(Data to examine)

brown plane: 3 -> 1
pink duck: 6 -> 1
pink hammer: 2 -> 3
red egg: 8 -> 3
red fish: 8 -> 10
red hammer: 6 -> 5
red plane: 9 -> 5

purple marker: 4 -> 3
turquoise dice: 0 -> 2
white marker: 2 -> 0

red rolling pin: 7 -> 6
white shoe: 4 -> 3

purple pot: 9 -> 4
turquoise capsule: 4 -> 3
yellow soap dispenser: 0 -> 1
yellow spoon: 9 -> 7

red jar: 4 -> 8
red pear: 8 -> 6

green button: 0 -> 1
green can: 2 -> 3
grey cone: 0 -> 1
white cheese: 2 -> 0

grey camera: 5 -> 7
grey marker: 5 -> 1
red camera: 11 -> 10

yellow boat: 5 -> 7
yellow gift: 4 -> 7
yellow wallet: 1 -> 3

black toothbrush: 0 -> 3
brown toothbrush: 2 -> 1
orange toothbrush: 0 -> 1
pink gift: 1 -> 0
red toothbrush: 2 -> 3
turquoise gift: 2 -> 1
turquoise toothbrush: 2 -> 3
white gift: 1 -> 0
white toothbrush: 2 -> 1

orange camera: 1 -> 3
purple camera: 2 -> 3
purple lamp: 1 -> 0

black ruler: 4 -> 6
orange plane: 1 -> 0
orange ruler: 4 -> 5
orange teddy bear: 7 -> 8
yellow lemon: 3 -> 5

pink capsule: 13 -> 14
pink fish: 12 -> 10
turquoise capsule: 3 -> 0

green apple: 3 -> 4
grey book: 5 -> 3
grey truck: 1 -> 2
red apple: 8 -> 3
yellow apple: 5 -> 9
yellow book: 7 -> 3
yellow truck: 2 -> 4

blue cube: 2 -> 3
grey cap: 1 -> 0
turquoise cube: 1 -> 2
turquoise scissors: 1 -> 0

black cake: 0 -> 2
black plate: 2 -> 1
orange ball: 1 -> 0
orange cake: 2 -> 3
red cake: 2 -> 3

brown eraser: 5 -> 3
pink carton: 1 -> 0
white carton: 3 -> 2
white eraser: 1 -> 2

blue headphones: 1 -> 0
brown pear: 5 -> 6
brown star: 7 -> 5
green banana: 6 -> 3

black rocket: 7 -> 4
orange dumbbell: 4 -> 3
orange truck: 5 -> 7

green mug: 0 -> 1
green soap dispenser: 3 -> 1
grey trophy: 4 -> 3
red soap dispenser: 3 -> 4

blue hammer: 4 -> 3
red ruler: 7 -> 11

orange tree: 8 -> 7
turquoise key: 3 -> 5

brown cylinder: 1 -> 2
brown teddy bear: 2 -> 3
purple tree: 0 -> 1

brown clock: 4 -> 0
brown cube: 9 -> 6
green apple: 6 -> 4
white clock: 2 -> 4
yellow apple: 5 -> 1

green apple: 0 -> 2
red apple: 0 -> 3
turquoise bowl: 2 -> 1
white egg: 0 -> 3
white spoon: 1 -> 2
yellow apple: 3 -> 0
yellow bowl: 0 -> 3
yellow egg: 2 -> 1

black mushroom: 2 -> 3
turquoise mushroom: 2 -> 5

(End Data to examine)

- **Task item**
Will you return exactly the lines above from the one with "yellow boat: 5 -> 7" down to the one with "green mug: 0 -> 1", counting both as part of the range?

- **Response to the exercise**
yellow boat: 5 -> 7
yellow gift: 4 -> 7
yellow wallet: 1 -> 3

black toothbrush: 0 -> 3
brown toothbrush: 2 -> 1
orange toothbrush: 0 -> 1
pink gift: 1 -> 0
red toothbrush: 2 -> 3
turquoise gift: 2 -> 1
turquoise toothbrush: 2 -> 3
white gift: 1 -> 0
white toothbrush: 2 -> 1

orange camera: 1 -> 3
purple camera: 2 -> 3
purple lamp: 1 -> 0

black ruler: 4 -> 6
orange plane: 1 -> 0
orange ruler: 4 -> 5
orange teddy bear: 7 -> 8
yellow lemon: 3 -> 5

pink capsule: 13 -> 14
pink fish: 12 -> 10
turquoise capsule: 3 -> 0

green apple: 3 -> 4
grey book: 5 -> 3
grey truck: 1 -> 2
red apple: 8 -> 3
yellow apple: 5 -> 9
yellow book: 7 -> 3
yellow truck: 2 -> 4

blue cube: 2 -> 3
grey cap: 1 -> 0
turquoise cube: 1 -> 2
turquoise scissors: 1 -> 0

black cake: 0 -> 2
black plate: 2 -> 1
orange ball: 1 -> 0
orange cake: 2 -> 3
red cake: 2 -> 3

brown eraser: 5 -> 3
pink carton: 1 -> 0
white carton: 3 -> 2
white eraser: 1 -> 2

blue headphones: 1 -> 0
brown pear: 5 -> 6
brown star: 7 -> 5
green banana: 6 -> 3

black rocket: 7 -> 4
orange dumbbell: 4 -> 3
orange truck: 5 -> 7

green mug: 0 -> 1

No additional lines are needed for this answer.